Entries provided START

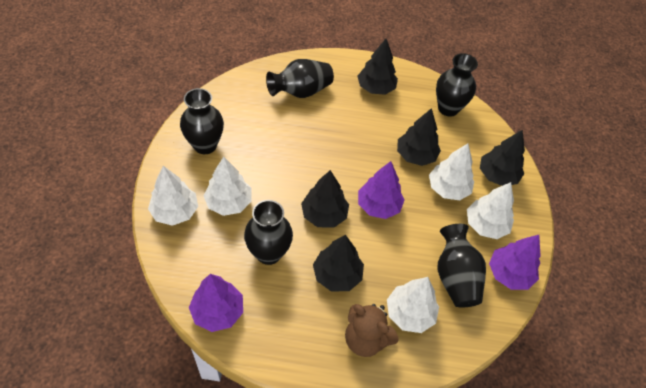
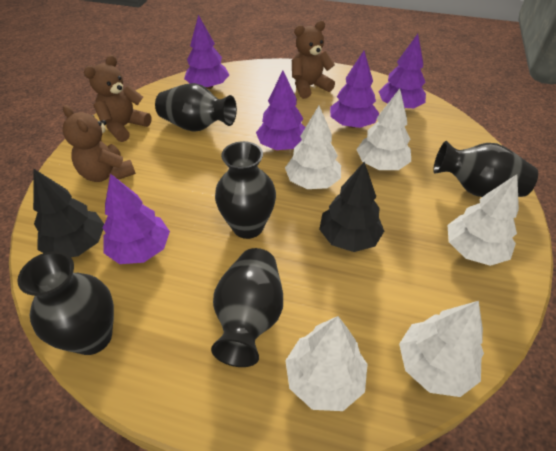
black tree: 5 -> 2
brown teddy bear: 1 -> 3
purple tree: 3 -> 5

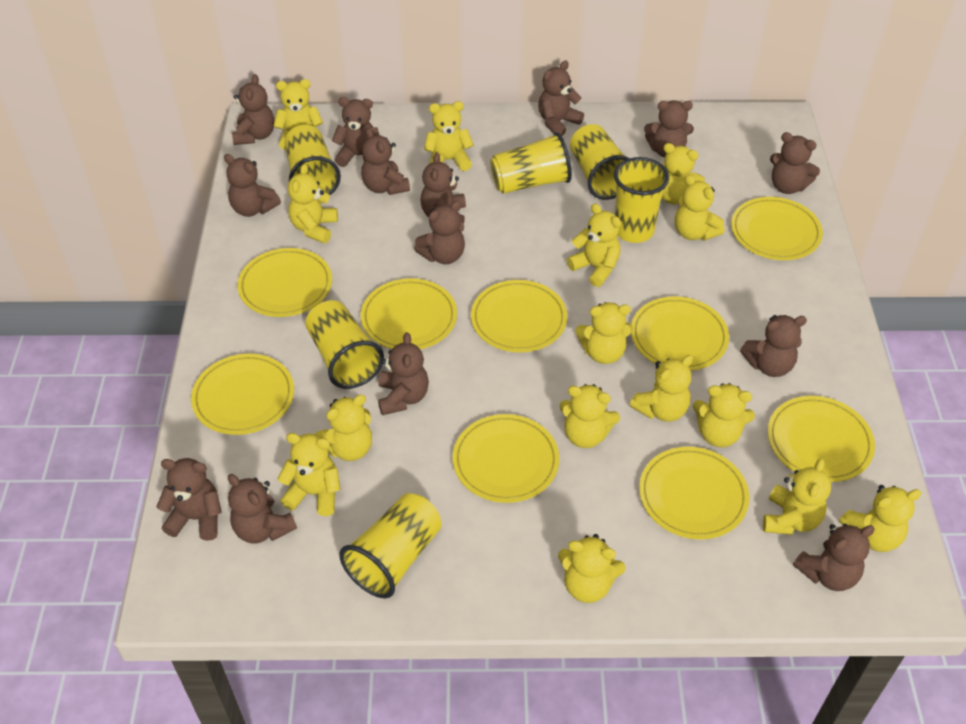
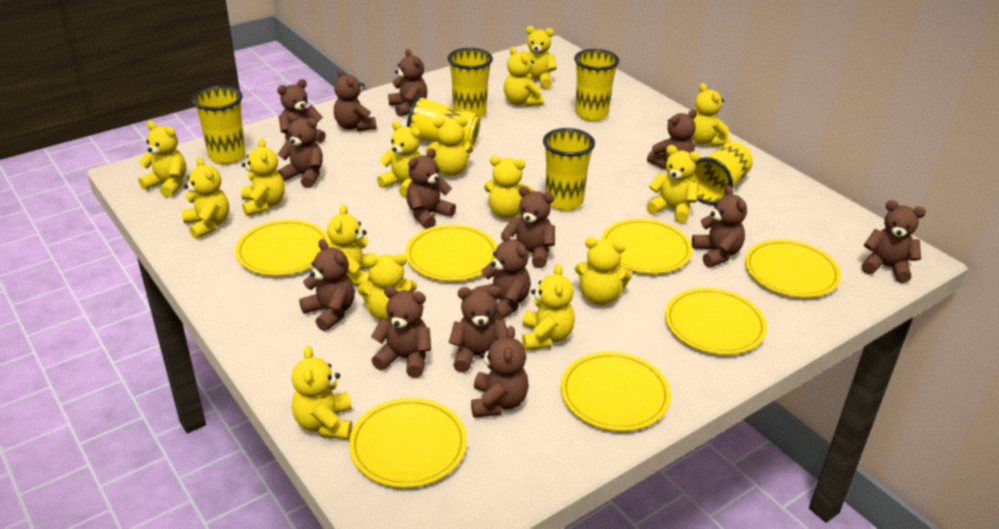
yellow plate: 9 -> 7

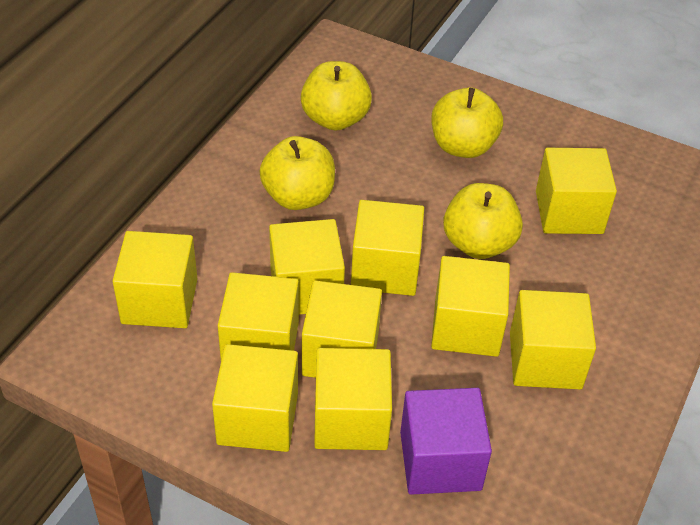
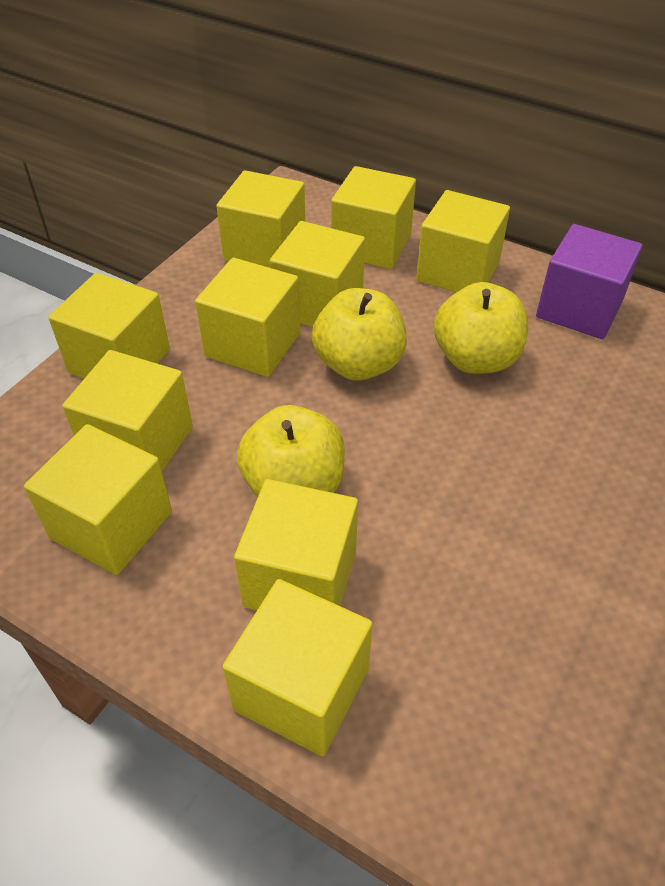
yellow apple: 4 -> 3

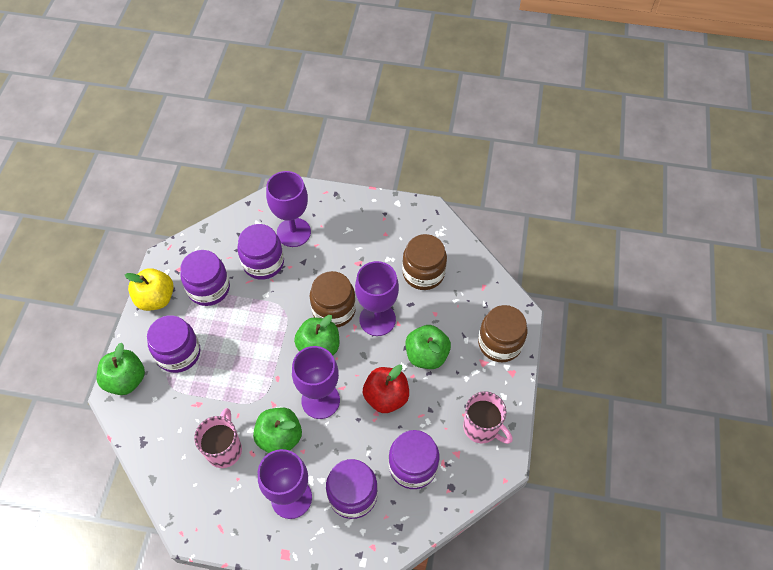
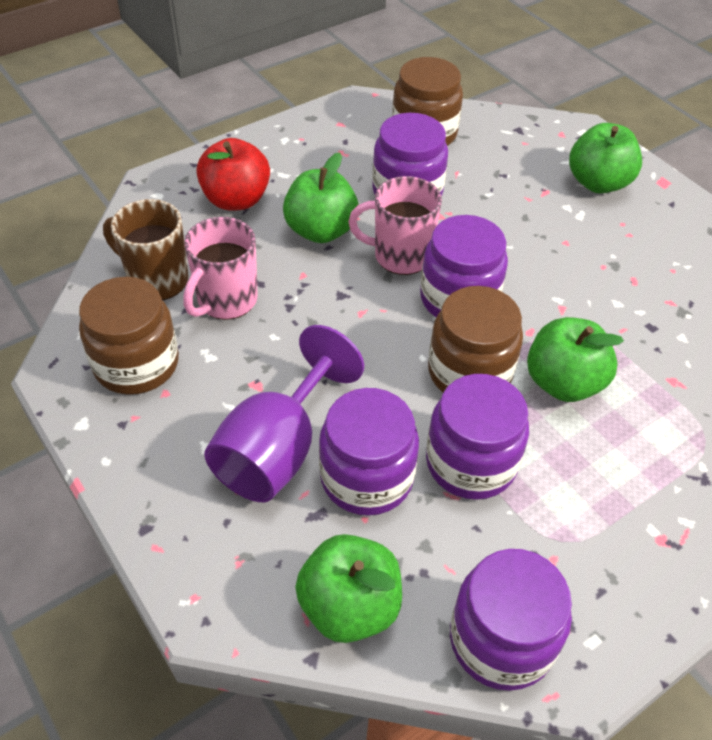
brown mug: 0 -> 1
purple goblet: 4 -> 1
yellow apple: 1 -> 0

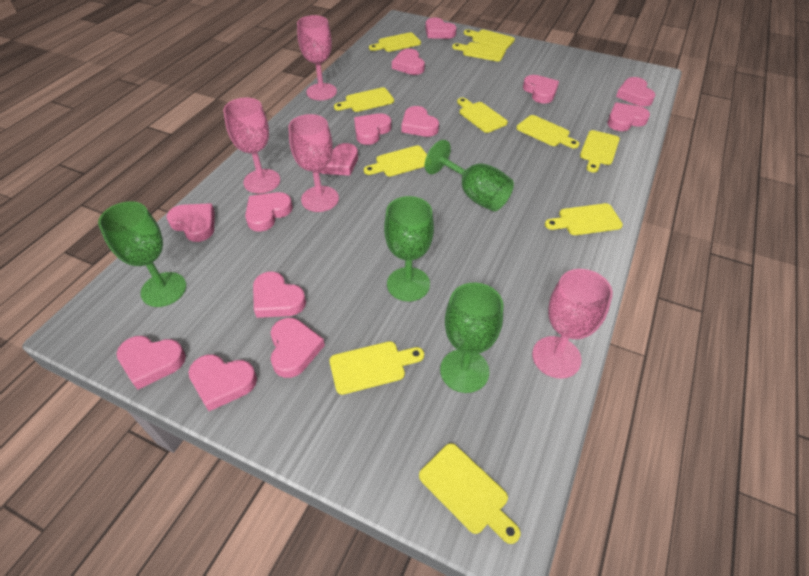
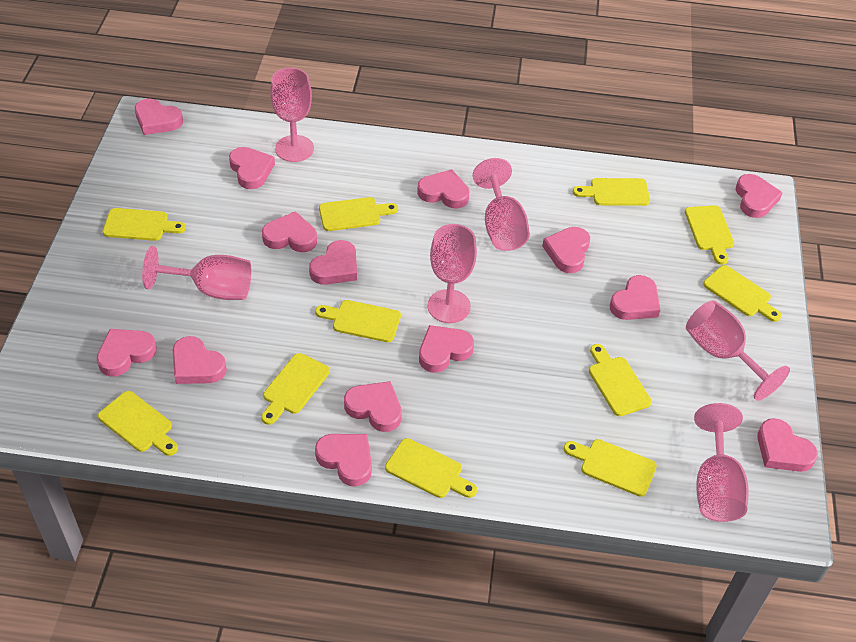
green goblet: 4 -> 0
pink goblet: 4 -> 6

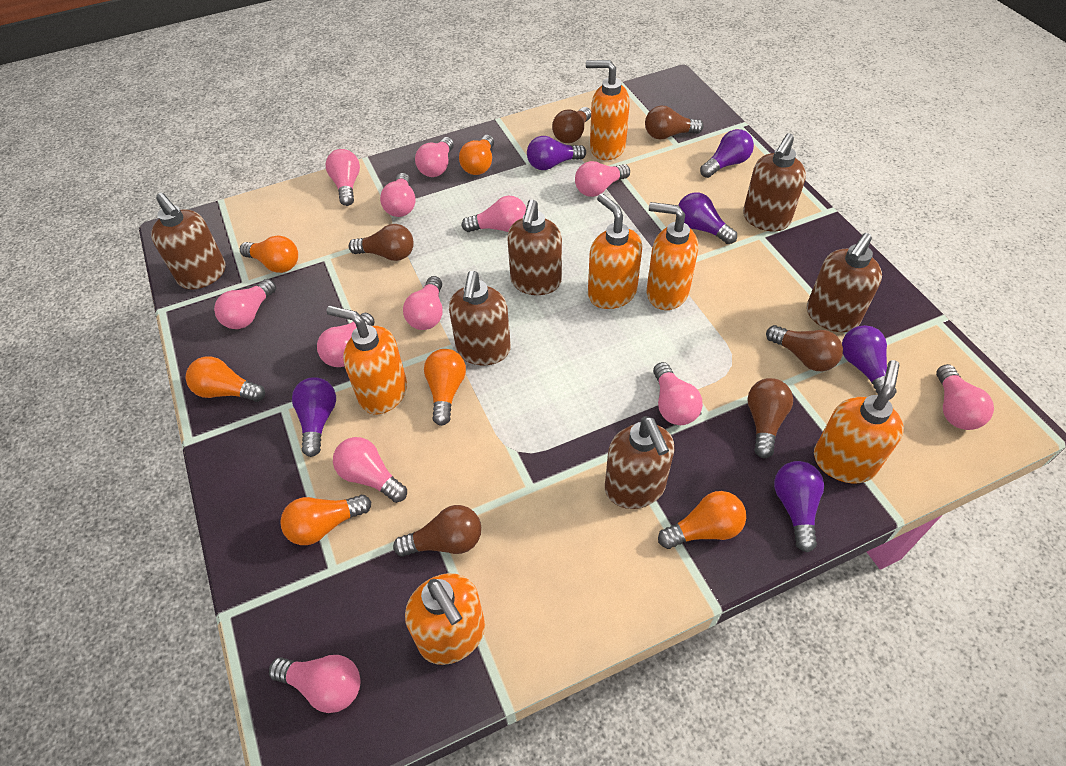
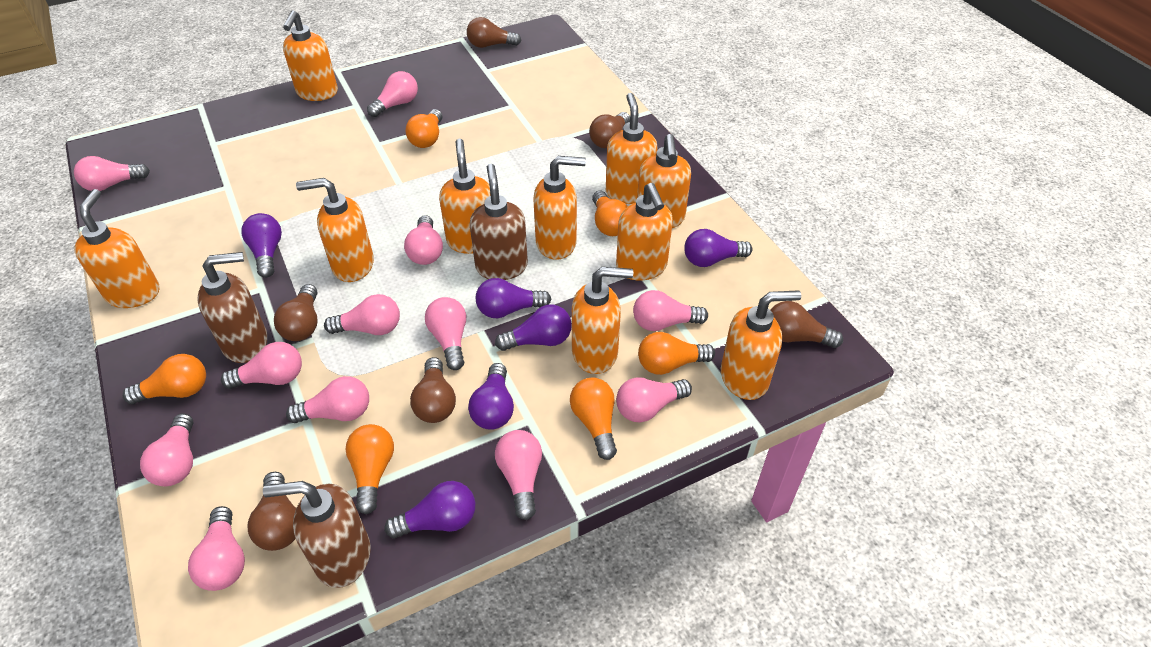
brown soap dispenser: 6 -> 3
orange soap dispenser: 6 -> 10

Entries provided END

Exercise prompt: Take every entry above and transcribe it exactly, with no pictures in the copy.

Answer box:
black tree: 5 -> 2
brown teddy bear: 1 -> 3
purple tree: 3 -> 5

yellow plate: 9 -> 7

yellow apple: 4 -> 3

brown mug: 0 -> 1
purple goblet: 4 -> 1
yellow apple: 1 -> 0

green goblet: 4 -> 0
pink goblet: 4 -> 6

brown soap dispenser: 6 -> 3
orange soap dispenser: 6 -> 10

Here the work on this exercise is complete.